Records provided:
* * *

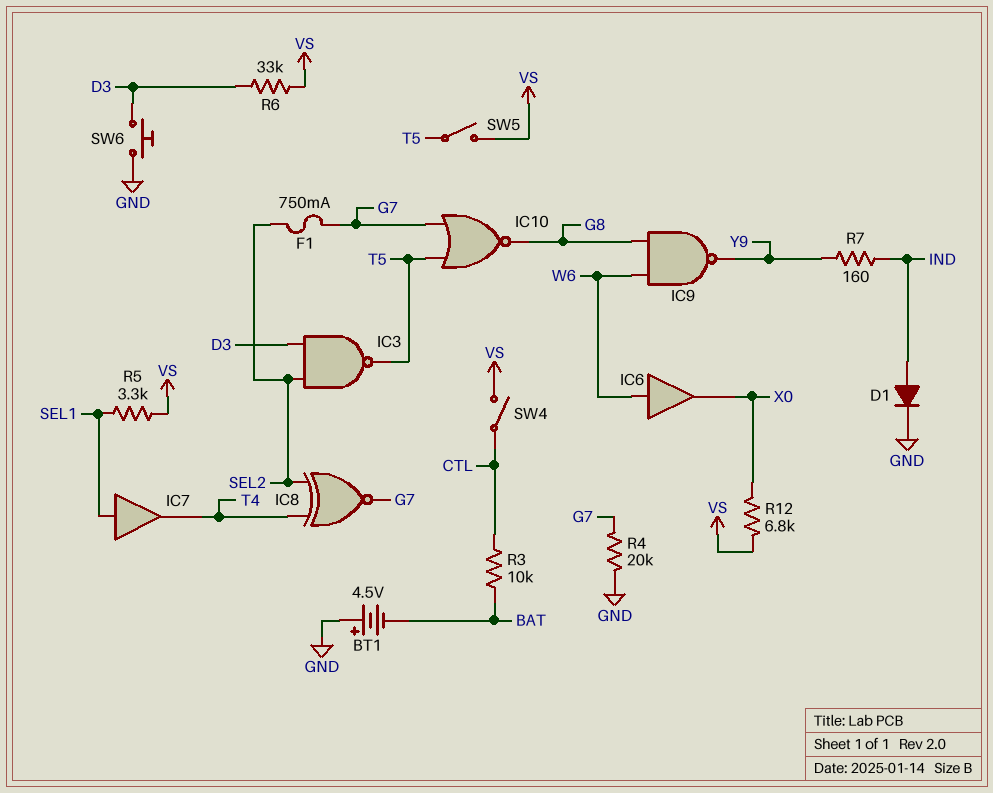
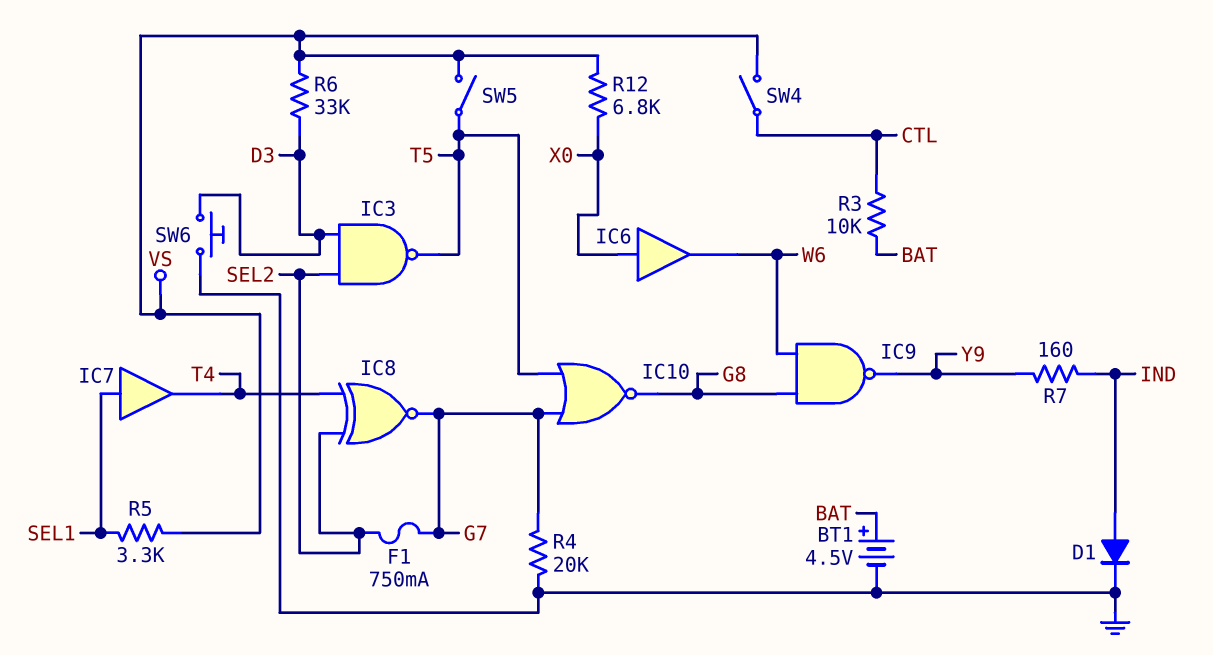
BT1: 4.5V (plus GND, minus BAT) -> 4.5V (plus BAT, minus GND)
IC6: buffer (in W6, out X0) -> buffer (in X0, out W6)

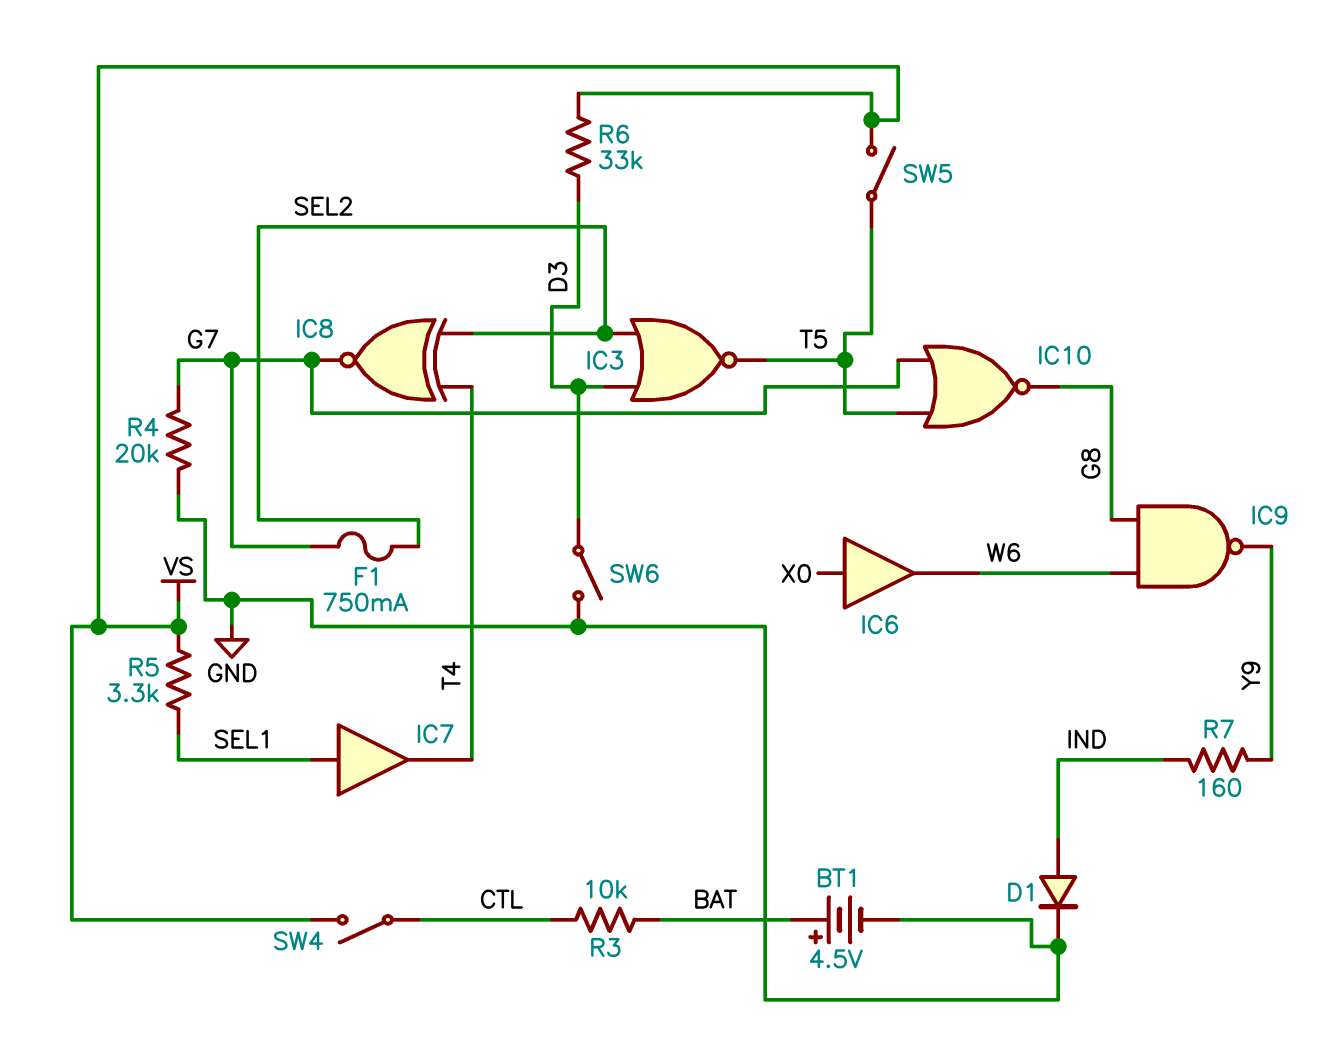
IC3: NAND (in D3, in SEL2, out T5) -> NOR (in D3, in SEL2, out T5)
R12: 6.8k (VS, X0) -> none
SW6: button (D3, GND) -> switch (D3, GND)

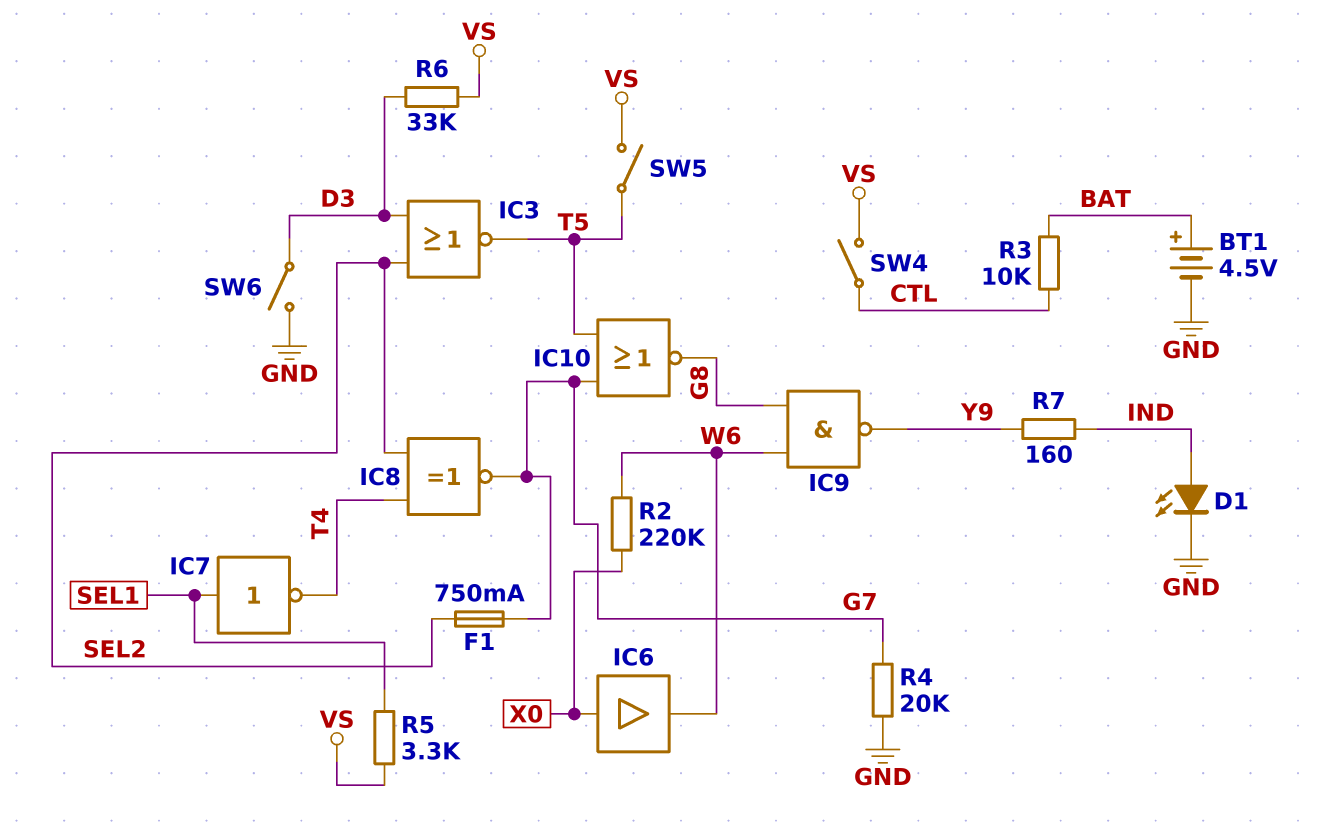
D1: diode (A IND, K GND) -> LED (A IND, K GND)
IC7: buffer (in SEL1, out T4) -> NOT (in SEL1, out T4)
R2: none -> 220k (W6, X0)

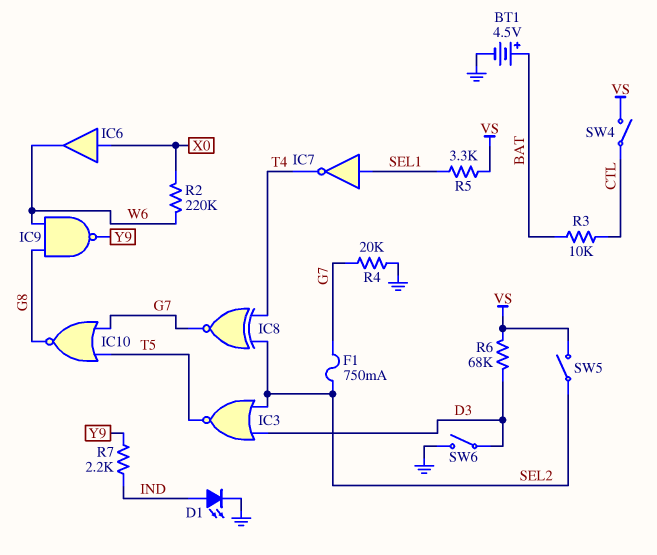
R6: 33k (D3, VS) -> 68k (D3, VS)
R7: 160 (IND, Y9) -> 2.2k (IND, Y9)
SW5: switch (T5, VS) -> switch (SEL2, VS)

* * *

With the images excluded, output every record verbatim.

Solution:
BT1: 4.5V (plus GND, minus BAT) -> 4.5V (plus BAT, minus GND)
IC6: buffer (in W6, out X0) -> buffer (in X0, out W6)

IC3: NAND (in D3, in SEL2, out T5) -> NOR (in D3, in SEL2, out T5)
R12: 6.8k (VS, X0) -> none
SW6: button (D3, GND) -> switch (D3, GND)

D1: diode (A IND, K GND) -> LED (A IND, K GND)
IC7: buffer (in SEL1, out T4) -> NOT (in SEL1, out T4)
R2: none -> 220k (W6, X0)

R6: 33k (D3, VS) -> 68k (D3, VS)
R7: 160 (IND, Y9) -> 2.2k (IND, Y9)
SW5: switch (T5, VS) -> switch (SEL2, VS)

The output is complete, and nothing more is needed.